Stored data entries
•••••
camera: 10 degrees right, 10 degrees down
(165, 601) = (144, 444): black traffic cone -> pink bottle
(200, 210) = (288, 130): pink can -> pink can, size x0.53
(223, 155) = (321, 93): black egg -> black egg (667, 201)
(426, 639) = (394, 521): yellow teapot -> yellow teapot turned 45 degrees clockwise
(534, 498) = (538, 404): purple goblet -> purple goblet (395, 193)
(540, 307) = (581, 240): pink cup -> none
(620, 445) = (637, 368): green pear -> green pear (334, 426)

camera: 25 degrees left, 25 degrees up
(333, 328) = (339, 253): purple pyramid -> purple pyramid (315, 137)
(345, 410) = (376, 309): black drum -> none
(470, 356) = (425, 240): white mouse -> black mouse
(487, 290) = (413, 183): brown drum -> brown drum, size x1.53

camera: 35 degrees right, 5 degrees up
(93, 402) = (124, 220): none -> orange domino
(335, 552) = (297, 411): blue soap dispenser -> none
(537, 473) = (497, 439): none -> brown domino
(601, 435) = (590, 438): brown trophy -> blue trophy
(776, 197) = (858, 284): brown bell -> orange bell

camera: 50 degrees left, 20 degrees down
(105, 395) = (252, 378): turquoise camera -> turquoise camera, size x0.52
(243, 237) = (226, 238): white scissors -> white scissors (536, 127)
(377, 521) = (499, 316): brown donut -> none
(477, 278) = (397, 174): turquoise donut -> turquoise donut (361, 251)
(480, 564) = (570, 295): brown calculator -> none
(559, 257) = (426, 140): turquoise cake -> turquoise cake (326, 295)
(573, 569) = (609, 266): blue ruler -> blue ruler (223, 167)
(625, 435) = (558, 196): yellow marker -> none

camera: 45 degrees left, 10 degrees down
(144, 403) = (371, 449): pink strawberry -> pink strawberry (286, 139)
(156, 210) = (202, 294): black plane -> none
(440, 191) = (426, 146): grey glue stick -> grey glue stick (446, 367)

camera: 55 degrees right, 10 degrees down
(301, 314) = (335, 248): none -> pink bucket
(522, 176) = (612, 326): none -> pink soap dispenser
•••••
» What the task requires
If a line holds the string "dispenser", it counts; please state how many such lines there are in the data, with nothing more.

» Exercise answer
2